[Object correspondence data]
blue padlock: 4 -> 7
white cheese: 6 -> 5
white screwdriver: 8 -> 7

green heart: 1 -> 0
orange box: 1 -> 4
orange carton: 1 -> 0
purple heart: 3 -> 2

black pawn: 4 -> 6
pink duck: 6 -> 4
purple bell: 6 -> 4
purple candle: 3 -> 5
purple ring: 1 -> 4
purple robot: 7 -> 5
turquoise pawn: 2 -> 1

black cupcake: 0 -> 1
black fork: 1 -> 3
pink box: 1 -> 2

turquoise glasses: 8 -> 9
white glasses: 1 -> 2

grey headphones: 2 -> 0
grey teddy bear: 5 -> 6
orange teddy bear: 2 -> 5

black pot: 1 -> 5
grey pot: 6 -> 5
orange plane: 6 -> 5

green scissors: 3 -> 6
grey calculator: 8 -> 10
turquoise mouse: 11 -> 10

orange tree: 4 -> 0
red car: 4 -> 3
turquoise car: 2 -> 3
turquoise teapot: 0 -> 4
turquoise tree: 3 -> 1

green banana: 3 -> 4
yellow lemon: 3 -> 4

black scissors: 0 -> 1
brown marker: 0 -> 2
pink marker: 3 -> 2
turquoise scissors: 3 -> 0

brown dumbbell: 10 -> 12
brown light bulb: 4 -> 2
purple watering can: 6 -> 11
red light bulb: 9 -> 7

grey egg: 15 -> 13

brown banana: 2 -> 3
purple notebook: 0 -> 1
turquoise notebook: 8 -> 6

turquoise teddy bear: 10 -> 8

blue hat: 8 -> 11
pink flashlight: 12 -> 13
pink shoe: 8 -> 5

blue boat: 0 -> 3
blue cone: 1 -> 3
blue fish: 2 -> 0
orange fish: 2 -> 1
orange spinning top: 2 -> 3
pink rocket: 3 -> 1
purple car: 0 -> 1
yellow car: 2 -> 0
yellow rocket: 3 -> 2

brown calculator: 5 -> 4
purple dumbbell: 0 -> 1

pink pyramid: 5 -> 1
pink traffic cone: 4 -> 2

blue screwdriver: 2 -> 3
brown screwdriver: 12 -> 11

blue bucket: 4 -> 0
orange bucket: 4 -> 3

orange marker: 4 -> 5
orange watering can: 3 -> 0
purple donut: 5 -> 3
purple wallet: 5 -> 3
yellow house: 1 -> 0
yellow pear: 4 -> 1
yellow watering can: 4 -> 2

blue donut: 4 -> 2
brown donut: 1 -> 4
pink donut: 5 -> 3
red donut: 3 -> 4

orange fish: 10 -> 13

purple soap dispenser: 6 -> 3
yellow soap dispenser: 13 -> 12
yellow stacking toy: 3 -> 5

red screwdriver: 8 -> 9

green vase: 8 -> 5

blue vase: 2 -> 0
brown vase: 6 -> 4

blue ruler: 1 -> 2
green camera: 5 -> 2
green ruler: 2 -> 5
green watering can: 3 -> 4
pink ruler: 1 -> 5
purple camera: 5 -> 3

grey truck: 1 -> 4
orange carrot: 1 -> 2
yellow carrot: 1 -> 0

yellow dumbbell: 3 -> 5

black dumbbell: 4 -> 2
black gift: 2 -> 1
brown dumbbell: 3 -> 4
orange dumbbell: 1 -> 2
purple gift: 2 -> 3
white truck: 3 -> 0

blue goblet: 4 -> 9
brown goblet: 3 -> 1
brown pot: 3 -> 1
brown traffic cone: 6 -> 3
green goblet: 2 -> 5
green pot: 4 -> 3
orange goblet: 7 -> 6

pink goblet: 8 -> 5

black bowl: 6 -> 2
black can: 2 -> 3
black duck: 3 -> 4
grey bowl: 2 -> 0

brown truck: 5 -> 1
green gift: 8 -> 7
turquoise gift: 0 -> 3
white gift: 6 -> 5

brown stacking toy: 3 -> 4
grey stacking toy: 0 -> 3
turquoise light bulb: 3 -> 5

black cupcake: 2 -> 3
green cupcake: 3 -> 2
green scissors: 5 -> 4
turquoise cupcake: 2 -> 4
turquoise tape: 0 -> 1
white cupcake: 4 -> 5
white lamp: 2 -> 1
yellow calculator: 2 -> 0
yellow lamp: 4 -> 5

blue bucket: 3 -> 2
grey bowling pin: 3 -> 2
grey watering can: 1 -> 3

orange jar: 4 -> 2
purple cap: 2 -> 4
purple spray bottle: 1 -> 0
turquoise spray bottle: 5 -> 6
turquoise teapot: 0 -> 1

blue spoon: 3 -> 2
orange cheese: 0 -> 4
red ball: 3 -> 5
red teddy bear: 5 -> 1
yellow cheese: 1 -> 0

## PROBLEM TO WORK ON
The answer must consist of each line in the entries above that includes "white".

## YOUR RESPONSE
white cheese: 6 -> 5
white screwdriver: 8 -> 7
white glasses: 1 -> 2
white truck: 3 -> 0
white gift: 6 -> 5
white cupcake: 4 -> 5
white lamp: 2 -> 1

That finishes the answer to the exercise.